(Excerpts from a dataset)
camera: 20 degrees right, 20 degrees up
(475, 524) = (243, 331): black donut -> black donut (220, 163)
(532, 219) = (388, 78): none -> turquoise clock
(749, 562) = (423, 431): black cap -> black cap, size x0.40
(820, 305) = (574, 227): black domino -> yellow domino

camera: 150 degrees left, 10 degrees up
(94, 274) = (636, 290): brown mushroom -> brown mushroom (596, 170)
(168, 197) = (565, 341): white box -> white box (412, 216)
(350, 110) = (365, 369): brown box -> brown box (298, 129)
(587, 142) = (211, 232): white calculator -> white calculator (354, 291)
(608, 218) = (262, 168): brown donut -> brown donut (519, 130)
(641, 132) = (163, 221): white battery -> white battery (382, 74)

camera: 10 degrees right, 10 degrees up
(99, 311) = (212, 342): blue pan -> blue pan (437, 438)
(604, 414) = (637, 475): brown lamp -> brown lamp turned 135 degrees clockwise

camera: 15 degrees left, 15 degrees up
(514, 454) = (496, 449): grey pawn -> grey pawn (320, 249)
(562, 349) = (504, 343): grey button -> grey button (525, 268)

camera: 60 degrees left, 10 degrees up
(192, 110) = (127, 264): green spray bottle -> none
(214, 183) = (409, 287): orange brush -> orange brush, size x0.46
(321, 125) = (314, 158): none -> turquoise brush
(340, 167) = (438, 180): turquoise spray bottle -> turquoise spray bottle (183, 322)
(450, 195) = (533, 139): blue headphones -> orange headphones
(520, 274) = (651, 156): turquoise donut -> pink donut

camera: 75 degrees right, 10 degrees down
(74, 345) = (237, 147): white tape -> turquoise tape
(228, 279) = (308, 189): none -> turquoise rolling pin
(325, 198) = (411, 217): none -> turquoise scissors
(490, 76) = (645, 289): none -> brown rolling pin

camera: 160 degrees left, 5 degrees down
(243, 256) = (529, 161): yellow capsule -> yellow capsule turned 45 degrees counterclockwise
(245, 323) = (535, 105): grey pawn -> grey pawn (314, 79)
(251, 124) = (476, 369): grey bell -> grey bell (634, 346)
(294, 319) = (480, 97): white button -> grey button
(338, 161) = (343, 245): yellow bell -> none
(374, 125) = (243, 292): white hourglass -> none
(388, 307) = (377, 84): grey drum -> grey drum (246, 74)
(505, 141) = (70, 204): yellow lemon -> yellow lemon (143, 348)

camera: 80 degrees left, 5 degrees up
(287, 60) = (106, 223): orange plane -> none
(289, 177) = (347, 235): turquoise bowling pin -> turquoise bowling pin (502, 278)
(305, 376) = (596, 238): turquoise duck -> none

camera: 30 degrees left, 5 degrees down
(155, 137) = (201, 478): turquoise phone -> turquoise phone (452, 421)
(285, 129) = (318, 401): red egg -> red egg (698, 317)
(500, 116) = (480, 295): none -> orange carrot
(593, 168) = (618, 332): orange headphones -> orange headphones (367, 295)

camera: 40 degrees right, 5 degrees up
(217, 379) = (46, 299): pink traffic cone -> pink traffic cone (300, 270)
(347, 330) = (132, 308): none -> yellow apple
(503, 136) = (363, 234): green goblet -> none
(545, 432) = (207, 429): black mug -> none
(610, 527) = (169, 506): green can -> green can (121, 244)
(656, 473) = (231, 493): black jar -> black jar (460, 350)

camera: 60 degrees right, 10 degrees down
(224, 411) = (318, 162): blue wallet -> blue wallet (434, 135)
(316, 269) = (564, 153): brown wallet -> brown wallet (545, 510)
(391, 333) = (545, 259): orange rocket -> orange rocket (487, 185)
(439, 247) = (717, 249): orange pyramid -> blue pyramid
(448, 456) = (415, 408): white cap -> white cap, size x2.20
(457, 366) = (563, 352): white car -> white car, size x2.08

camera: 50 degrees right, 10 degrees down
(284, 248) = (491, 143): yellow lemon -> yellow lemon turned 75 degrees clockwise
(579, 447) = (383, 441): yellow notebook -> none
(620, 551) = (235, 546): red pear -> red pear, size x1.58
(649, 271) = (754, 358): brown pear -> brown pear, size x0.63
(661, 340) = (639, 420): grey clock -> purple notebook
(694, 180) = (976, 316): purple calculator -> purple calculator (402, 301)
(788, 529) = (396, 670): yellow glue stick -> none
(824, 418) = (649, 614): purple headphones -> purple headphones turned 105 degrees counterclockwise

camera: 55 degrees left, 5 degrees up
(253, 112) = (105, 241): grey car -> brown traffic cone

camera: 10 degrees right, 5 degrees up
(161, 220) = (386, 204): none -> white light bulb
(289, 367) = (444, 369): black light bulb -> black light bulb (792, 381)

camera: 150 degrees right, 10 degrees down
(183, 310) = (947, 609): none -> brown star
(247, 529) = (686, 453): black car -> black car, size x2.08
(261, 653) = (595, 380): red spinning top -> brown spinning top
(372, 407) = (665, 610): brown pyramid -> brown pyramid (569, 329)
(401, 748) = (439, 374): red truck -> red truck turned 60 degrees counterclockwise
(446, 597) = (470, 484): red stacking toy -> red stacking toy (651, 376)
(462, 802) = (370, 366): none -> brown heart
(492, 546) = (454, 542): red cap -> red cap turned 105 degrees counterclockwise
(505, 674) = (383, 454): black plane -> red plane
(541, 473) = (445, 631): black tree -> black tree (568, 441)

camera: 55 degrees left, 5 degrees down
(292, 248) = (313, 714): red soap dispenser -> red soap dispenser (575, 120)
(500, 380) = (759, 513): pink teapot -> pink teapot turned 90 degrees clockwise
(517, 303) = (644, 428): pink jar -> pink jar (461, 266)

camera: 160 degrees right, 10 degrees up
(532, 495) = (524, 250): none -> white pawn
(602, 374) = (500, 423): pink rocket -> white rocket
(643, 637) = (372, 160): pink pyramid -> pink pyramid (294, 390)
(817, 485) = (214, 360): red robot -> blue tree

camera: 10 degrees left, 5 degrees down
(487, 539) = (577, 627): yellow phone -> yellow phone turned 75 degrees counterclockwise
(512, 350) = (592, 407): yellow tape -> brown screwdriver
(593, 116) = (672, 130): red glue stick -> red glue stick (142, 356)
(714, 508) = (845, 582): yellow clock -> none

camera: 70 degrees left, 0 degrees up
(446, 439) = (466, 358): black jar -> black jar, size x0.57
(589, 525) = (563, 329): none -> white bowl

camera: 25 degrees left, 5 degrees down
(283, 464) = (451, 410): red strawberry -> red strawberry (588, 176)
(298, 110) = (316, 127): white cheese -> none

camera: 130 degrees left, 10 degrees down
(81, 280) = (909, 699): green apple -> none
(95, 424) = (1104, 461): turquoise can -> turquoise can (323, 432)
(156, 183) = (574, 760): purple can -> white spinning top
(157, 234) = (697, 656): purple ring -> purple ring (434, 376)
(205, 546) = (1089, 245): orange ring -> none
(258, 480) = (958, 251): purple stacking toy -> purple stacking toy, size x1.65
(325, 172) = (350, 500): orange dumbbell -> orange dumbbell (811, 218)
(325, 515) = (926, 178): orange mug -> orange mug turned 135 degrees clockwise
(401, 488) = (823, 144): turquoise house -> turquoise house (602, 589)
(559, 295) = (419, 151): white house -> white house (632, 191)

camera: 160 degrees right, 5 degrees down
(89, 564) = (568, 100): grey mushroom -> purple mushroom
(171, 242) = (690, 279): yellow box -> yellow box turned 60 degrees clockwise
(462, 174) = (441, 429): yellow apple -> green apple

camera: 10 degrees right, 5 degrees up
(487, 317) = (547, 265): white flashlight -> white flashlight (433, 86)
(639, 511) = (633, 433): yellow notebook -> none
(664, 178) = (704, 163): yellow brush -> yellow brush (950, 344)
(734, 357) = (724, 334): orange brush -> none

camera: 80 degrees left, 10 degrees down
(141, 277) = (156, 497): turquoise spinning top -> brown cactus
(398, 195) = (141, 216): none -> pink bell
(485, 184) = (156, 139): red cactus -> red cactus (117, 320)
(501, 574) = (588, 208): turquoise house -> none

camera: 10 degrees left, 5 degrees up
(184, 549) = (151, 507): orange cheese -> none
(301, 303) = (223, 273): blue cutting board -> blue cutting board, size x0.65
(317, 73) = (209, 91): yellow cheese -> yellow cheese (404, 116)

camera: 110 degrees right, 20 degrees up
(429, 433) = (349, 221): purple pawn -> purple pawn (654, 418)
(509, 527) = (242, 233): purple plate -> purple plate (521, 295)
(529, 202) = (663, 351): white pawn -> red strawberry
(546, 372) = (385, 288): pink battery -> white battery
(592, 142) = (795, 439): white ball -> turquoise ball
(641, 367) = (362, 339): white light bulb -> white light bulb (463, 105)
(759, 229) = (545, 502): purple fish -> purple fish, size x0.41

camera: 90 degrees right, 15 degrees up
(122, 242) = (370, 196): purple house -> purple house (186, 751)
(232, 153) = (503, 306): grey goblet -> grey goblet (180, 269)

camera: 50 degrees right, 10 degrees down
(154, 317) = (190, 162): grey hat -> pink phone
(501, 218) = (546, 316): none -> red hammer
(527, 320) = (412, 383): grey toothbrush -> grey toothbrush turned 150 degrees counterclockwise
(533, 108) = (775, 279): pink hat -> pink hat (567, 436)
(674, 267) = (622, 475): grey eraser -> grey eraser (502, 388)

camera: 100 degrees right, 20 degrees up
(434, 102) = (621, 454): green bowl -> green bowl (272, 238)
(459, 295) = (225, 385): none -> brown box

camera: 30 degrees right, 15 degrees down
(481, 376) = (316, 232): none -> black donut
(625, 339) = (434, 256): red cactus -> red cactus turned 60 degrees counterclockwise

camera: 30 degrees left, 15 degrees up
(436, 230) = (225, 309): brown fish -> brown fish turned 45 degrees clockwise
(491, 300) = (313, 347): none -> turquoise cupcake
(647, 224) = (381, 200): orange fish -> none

→ **What to do**
The answer consists of every line above in which the word "bulb" occurs.

→ **Result of the task**
(161, 220) = (386, 204): none -> white light bulb
(289, 367) = (444, 369): black light bulb -> black light bulb (792, 381)
(641, 367) = (362, 339): white light bulb -> white light bulb (463, 105)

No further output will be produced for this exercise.